Image sets with object changes
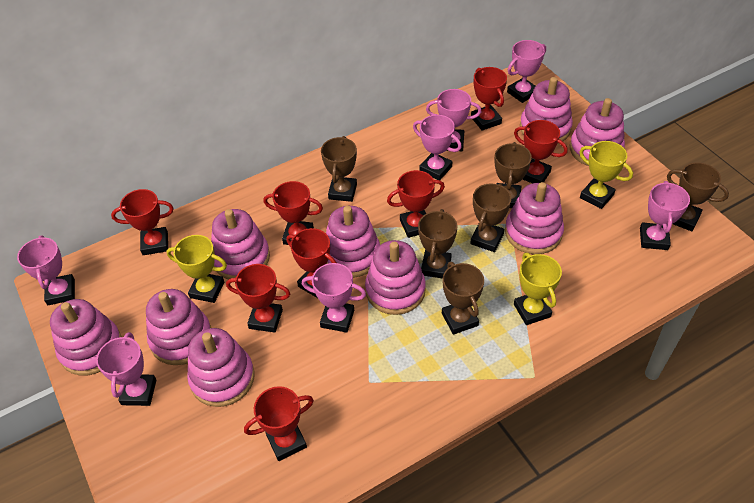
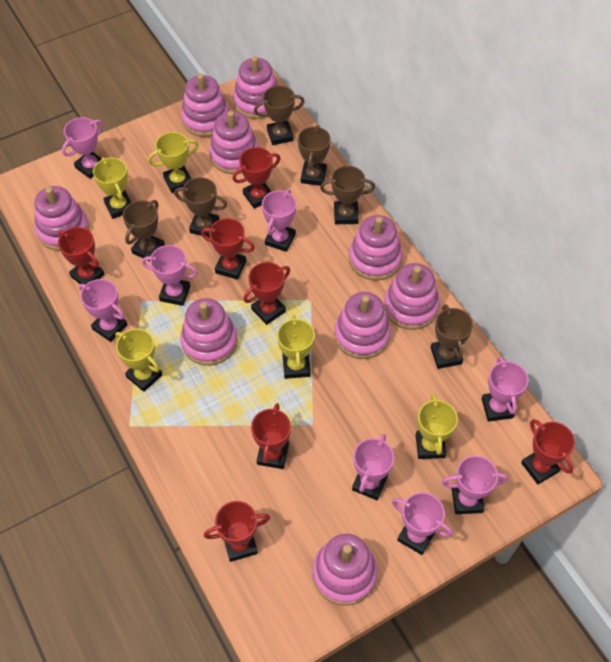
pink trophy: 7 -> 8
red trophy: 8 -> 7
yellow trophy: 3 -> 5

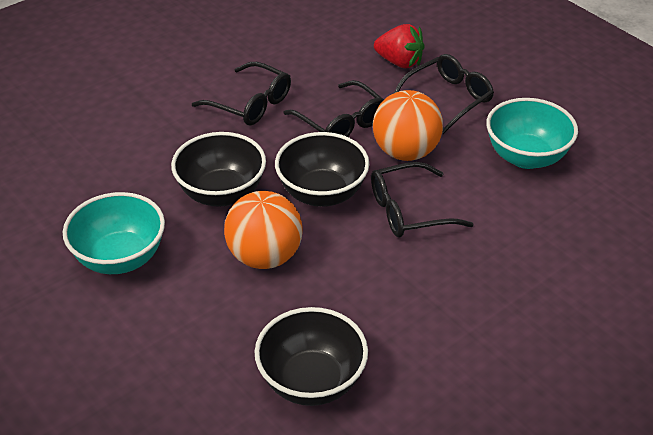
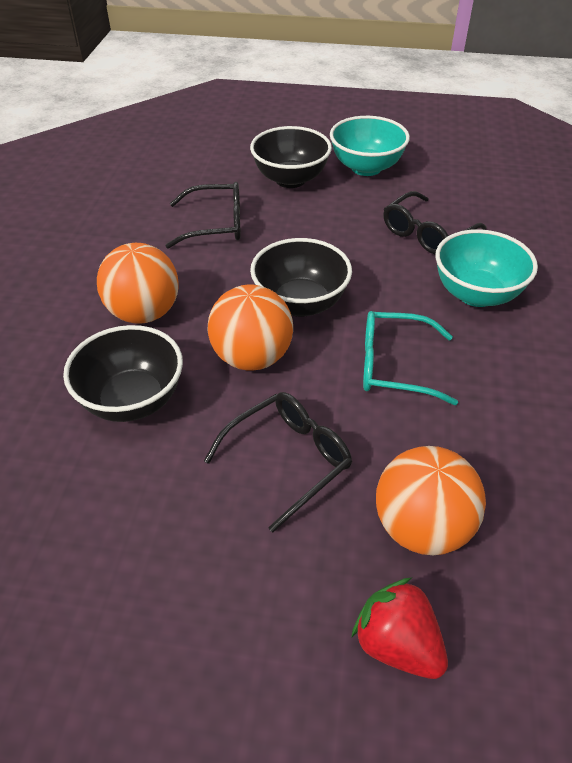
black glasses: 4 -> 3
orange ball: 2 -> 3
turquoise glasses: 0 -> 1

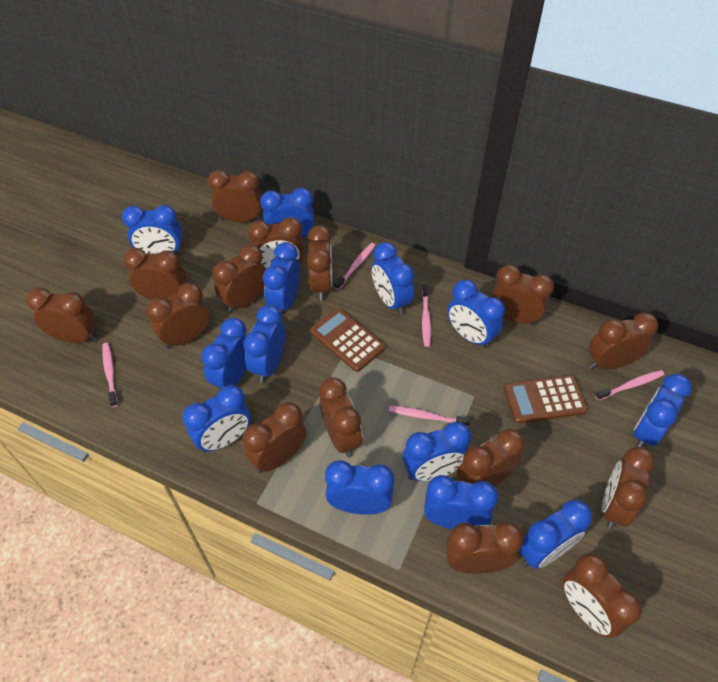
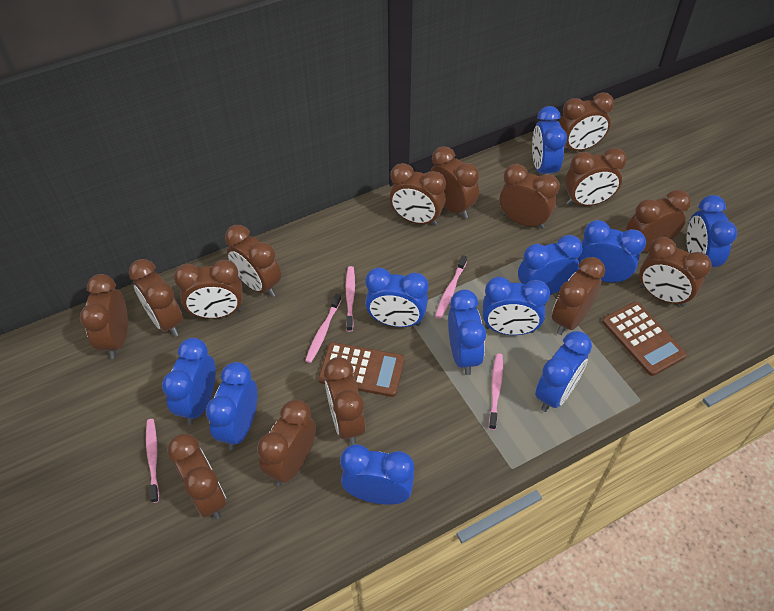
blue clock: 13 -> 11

What you have to do:
An exact copy of the entries, minus the pictures, is what's needed here.

Answer to the problem:
pink trophy: 7 -> 8
red trophy: 8 -> 7
yellow trophy: 3 -> 5

black glasses: 4 -> 3
orange ball: 2 -> 3
turquoise glasses: 0 -> 1

blue clock: 13 -> 11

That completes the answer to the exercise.